▶ LISTED ENTRIES:
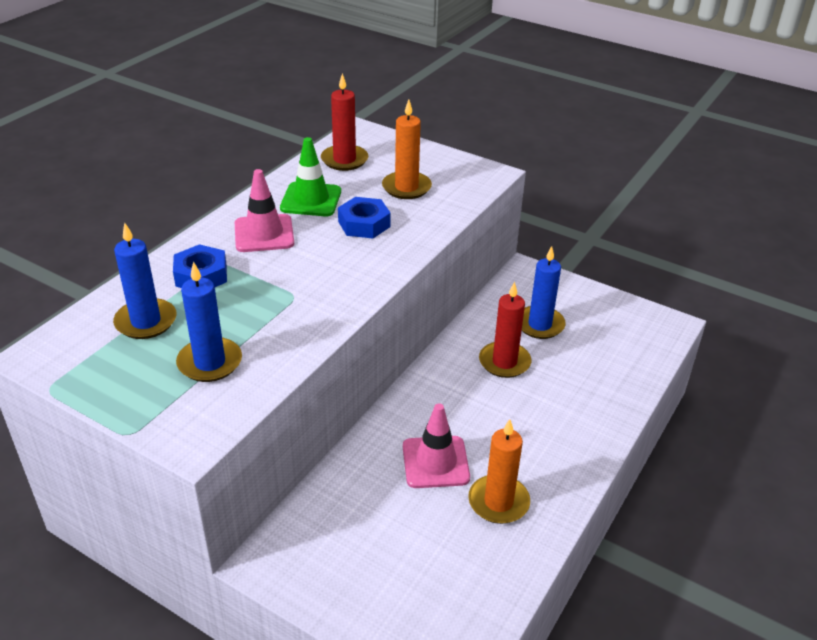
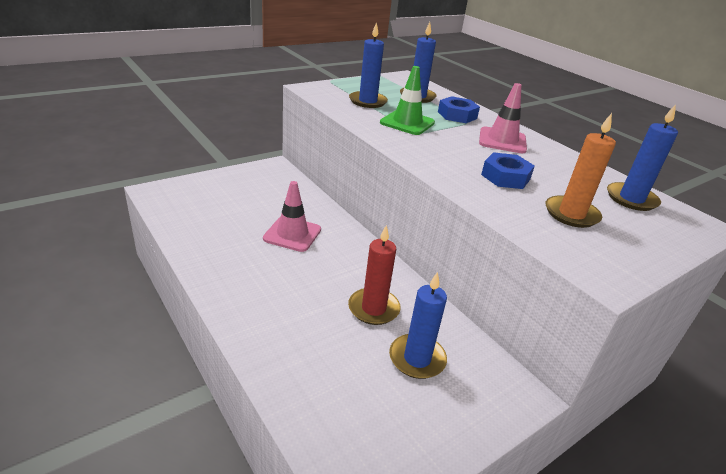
camera: 110 degrees right, 5 degrees down
(311, 200) = (552, 167): green traffic cone -> green traffic cone (407, 123)
(344, 160) = (631, 199): red candle -> blue candle
(498, 502) = (235, 246): orange candle -> none

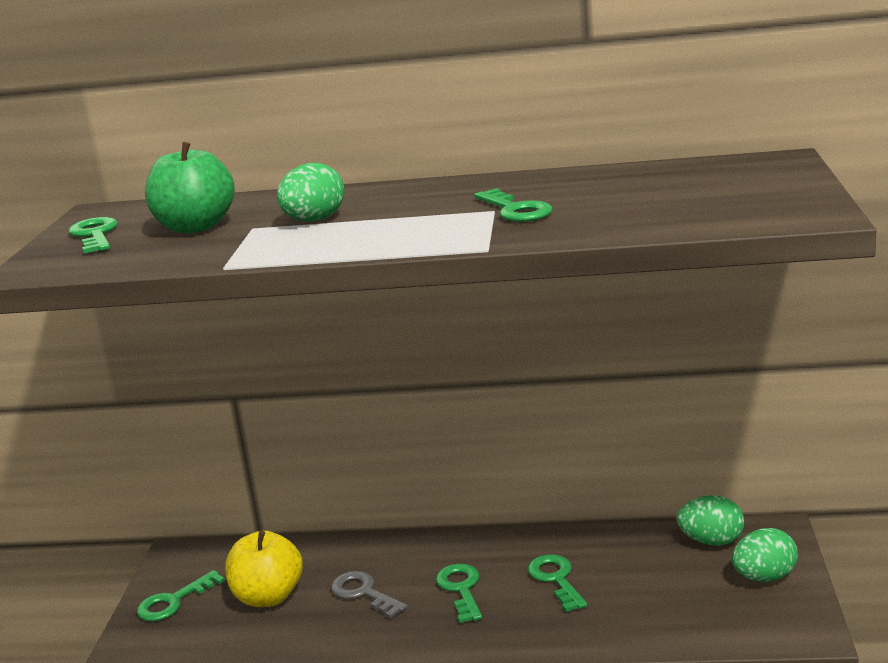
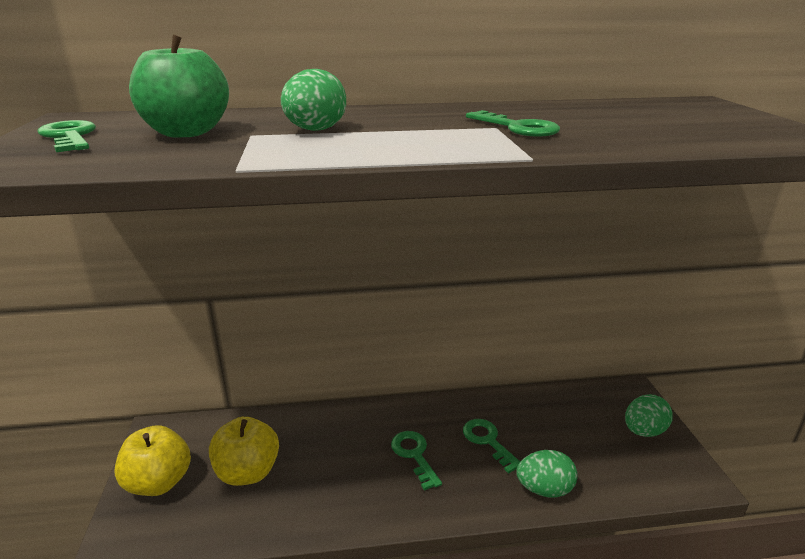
camera: 15 degrees left, 5 degrees up
(174, 601) = (159, 482): green key -> yellow apple
(364, 593) = (332, 464): grey key -> none
(711, 541) = (590, 401): green egg -> green egg (544, 489)

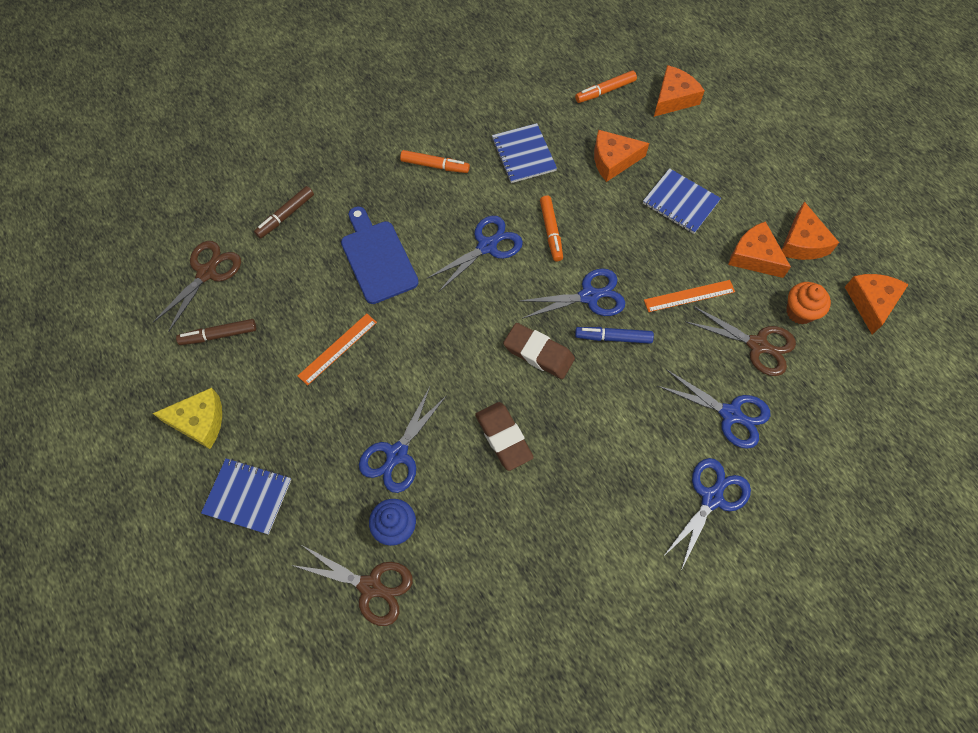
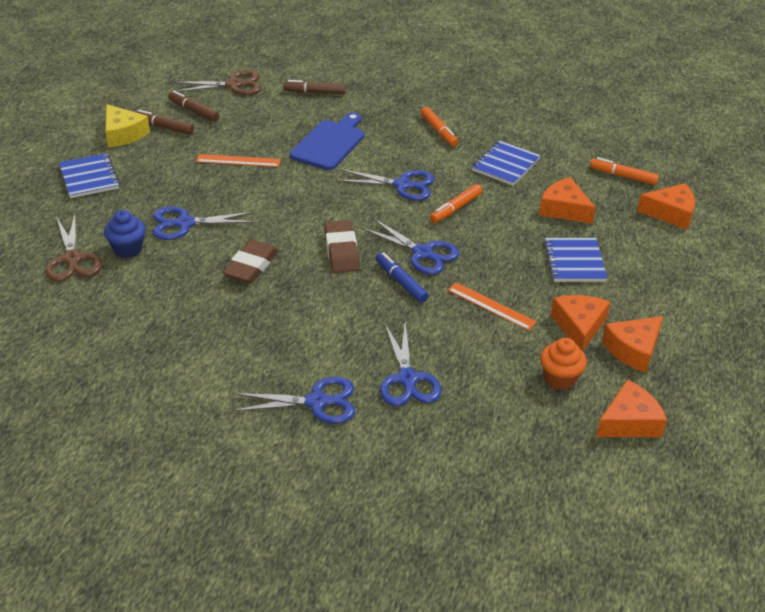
camera: 50 degrees right, 25 degrees down
(222, 378) = (164, 127): none -> brown marker
(757, 345) = (493, 366): brown scissors -> none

▶ YOUR OBJECTIVE: Write out every record above exactly, leaving no picture in the result.

▶ ANSWER AREA:
camera: 110 degrees right, 5 degrees down
(311, 200) = (552, 167): green traffic cone -> green traffic cone (407, 123)
(344, 160) = (631, 199): red candle -> blue candle
(498, 502) = (235, 246): orange candle -> none

camera: 15 degrees left, 5 degrees up
(174, 601) = (159, 482): green key -> yellow apple
(364, 593) = (332, 464): grey key -> none
(711, 541) = (590, 401): green egg -> green egg (544, 489)

camera: 50 degrees right, 25 degrees down
(222, 378) = (164, 127): none -> brown marker
(757, 345) = (493, 366): brown scissors -> none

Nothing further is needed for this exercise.